- EXTRACTED ENTRIES:

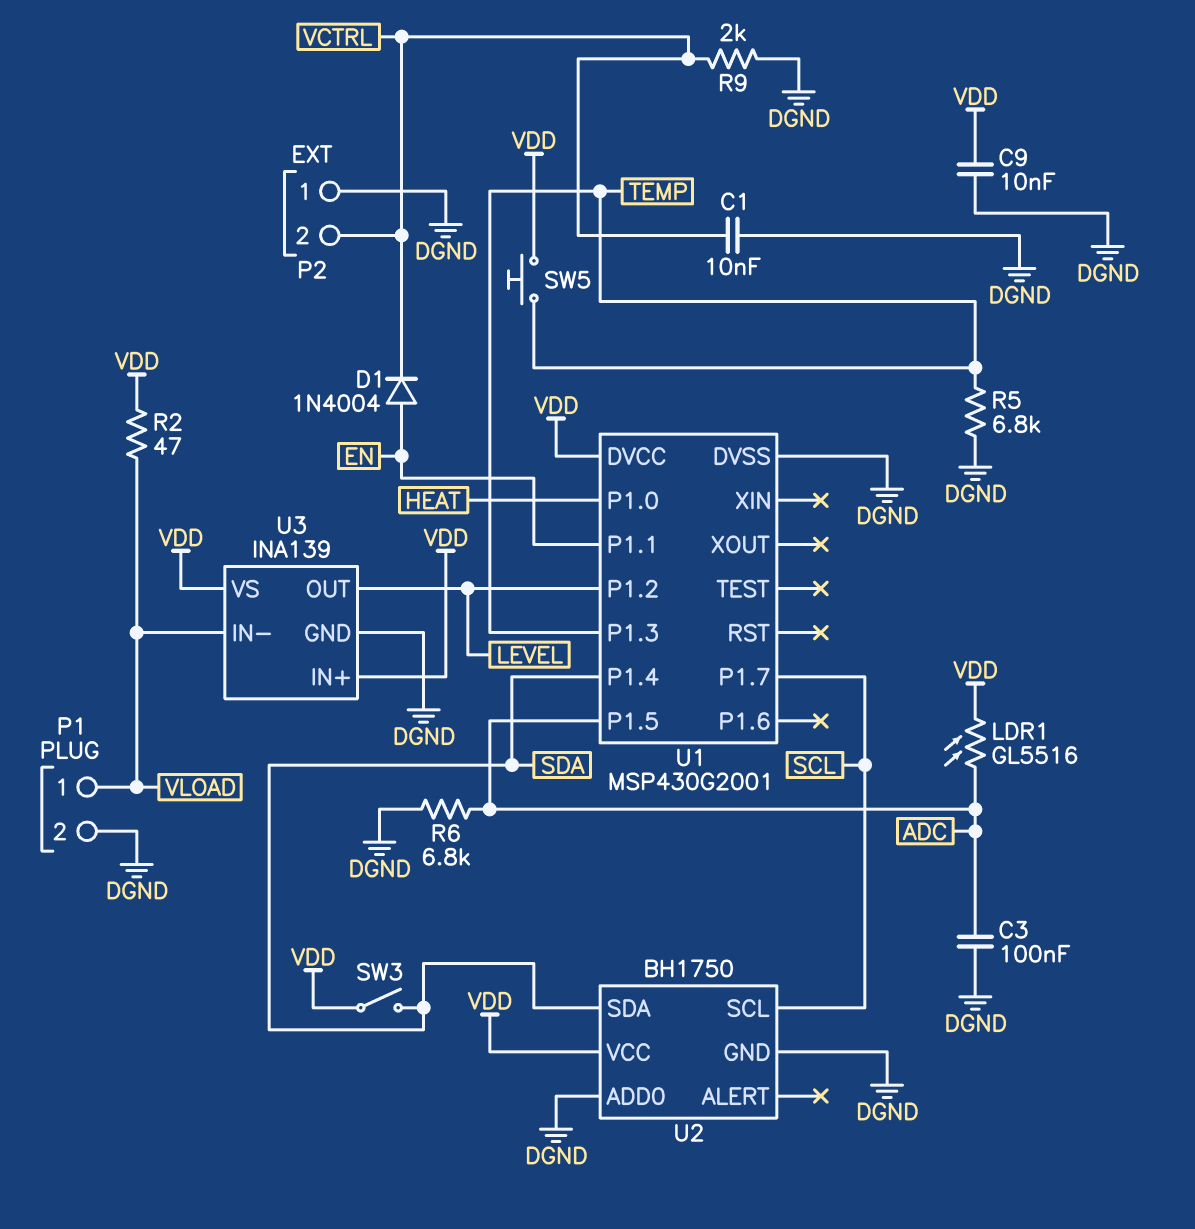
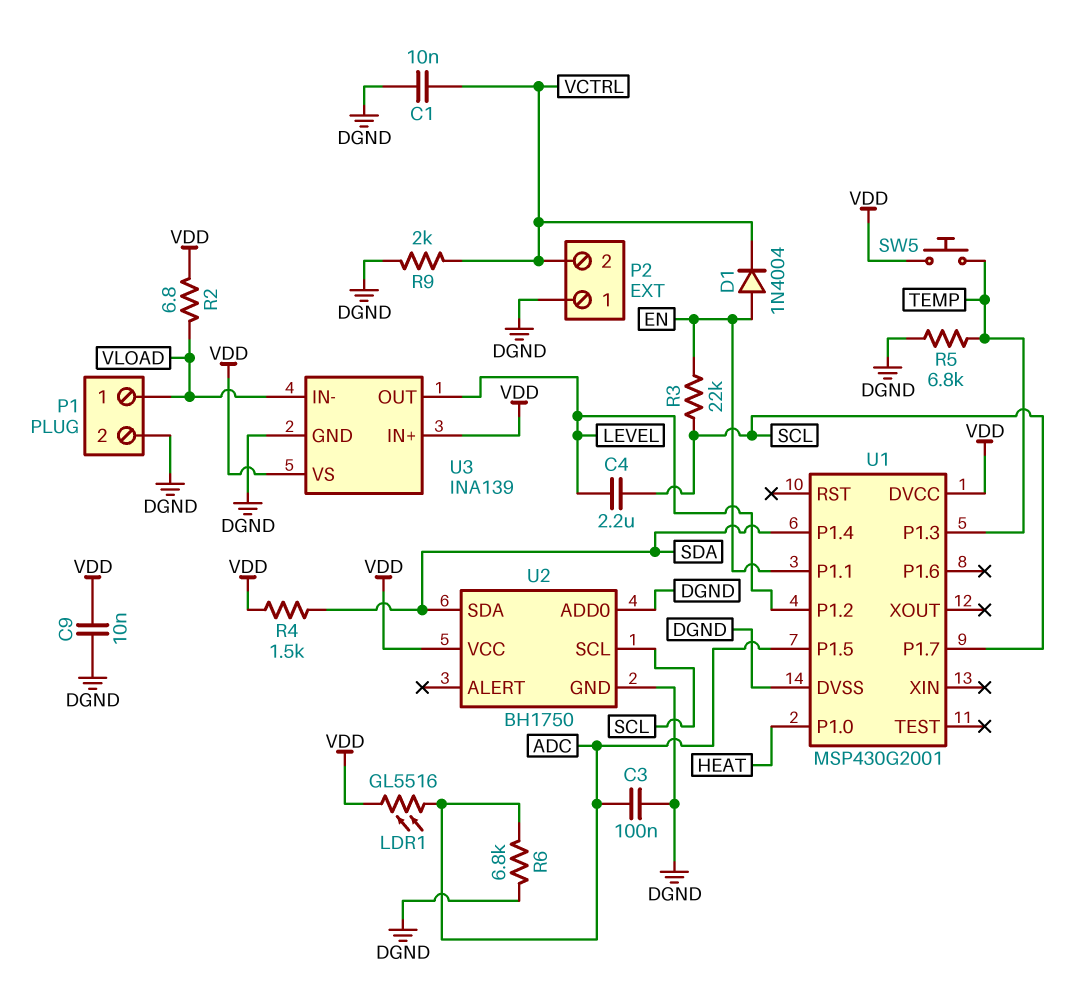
C4: none -> 2.2uF (LEVEL, SCL)
R2: 47 (VDD, VLOAD) -> 6.8 (VDD, VLOAD)
R3: none -> 22k (EN, SCL)
R4: none -> 1.5k (SDA, VDD)
SW3: switch (SDA, VDD) -> none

- HOW TO COMPLETE THIS TASK: Give the entries above again, exactly as written and free of images.

- WORKED SOLUTION:
C4: none -> 2.2uF (LEVEL, SCL)
R2: 47 (VDD, VLOAD) -> 6.8 (VDD, VLOAD)
R3: none -> 22k (EN, SCL)
R4: none -> 1.5k (SDA, VDD)
SW3: switch (SDA, VDD) -> none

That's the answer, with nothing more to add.